(Data listing begins)

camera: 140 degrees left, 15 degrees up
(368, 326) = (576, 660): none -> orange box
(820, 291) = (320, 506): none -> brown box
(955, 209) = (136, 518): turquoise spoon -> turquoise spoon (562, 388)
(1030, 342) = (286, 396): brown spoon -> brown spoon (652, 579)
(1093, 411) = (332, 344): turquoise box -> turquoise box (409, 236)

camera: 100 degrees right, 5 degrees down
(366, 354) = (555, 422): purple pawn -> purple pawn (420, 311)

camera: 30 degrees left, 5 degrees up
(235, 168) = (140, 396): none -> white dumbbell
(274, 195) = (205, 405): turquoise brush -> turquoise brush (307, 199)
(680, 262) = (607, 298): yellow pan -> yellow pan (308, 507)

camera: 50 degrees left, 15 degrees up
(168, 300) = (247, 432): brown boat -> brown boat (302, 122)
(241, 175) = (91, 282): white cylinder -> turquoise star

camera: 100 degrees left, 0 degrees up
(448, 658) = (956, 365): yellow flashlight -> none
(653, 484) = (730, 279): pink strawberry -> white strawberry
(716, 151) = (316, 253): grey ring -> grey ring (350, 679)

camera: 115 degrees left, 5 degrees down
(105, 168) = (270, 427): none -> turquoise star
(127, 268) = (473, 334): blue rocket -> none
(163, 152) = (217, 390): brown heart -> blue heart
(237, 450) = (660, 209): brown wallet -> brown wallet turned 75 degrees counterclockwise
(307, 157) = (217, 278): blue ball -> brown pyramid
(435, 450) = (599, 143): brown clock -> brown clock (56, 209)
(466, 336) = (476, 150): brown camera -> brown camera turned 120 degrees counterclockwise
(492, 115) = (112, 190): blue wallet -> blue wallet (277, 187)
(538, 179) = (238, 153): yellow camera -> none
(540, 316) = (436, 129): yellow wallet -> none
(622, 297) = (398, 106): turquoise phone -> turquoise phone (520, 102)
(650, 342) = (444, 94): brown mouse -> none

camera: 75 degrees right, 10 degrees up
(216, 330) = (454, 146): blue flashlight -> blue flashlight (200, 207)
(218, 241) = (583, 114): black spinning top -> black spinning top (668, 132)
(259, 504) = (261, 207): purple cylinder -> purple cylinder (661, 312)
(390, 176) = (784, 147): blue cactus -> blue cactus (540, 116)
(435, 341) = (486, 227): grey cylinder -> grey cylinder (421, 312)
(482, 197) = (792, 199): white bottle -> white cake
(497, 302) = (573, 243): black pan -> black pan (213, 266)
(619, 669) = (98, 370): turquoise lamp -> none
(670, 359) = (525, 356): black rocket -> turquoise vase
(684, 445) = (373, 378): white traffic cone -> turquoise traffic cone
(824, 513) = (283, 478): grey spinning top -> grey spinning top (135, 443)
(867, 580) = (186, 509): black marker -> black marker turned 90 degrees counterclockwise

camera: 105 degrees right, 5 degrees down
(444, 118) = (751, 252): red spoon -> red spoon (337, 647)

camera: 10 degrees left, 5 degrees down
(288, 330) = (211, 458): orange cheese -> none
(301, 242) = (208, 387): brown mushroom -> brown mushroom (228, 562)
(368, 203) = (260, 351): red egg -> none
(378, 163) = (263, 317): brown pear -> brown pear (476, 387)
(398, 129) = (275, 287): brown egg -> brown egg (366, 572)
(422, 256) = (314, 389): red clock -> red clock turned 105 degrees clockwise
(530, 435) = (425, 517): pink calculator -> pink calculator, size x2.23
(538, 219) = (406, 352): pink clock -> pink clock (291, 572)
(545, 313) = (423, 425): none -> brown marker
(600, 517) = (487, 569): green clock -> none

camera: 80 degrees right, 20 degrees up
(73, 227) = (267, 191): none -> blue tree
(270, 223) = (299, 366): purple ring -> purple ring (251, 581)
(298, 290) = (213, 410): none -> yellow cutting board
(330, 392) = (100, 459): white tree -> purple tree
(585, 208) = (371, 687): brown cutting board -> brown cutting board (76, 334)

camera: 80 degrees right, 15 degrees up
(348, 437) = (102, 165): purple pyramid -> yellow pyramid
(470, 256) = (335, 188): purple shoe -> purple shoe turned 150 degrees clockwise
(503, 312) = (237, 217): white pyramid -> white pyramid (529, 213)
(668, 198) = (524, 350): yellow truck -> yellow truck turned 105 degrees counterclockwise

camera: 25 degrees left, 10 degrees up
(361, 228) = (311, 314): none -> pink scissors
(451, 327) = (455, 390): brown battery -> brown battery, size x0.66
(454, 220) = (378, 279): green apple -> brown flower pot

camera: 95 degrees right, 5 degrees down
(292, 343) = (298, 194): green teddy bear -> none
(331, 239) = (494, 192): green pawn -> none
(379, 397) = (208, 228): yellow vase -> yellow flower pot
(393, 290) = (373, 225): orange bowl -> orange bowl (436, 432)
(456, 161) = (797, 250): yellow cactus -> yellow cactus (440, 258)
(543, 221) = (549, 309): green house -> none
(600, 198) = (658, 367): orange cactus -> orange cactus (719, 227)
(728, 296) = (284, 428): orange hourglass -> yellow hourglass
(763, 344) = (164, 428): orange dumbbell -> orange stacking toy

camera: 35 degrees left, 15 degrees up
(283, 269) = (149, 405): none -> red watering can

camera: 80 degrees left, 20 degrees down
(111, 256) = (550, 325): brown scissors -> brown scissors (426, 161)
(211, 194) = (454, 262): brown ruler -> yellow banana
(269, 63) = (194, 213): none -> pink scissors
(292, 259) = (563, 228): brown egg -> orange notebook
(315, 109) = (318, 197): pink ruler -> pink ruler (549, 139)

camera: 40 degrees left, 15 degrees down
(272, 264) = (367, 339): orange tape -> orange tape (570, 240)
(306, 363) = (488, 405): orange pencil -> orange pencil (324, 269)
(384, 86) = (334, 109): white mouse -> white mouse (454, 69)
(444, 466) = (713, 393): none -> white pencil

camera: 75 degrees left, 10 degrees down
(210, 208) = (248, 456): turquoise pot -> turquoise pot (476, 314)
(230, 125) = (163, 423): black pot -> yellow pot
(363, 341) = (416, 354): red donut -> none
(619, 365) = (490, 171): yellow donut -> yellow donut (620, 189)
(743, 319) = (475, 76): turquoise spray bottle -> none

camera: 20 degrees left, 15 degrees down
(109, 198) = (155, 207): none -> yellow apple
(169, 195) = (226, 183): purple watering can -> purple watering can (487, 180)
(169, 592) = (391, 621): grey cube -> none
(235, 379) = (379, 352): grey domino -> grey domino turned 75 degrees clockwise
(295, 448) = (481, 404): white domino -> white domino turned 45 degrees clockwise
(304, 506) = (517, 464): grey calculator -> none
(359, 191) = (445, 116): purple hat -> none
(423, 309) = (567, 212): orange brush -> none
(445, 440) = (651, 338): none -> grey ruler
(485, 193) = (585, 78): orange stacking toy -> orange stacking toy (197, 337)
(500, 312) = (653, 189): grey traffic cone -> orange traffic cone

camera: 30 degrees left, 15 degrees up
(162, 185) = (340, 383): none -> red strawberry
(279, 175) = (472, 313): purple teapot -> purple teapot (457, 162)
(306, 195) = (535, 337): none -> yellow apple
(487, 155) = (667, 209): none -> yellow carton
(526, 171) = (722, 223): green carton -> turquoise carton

(Data listing ends)

**What to do**
Among the lines above, find the one with "(235, 168) = (140, 396): none" and the one with "(435, 450) = (599, 143): brown". Quote both and everything between them, exactly.

**Result**
(235, 168) = (140, 396): none -> white dumbbell
(274, 195) = (205, 405): turquoise brush -> turquoise brush (307, 199)
(680, 262) = (607, 298): yellow pan -> yellow pan (308, 507)

camera: 50 degrees left, 15 degrees up
(168, 300) = (247, 432): brown boat -> brown boat (302, 122)
(241, 175) = (91, 282): white cylinder -> turquoise star

camera: 100 degrees left, 0 degrees up
(448, 658) = (956, 365): yellow flashlight -> none
(653, 484) = (730, 279): pink strawberry -> white strawberry
(716, 151) = (316, 253): grey ring -> grey ring (350, 679)

camera: 115 degrees left, 5 degrees down
(105, 168) = (270, 427): none -> turquoise star
(127, 268) = (473, 334): blue rocket -> none
(163, 152) = (217, 390): brown heart -> blue heart
(237, 450) = (660, 209): brown wallet -> brown wallet turned 75 degrees counterclockwise
(307, 157) = (217, 278): blue ball -> brown pyramid
(435, 450) = (599, 143): brown clock -> brown clock (56, 209)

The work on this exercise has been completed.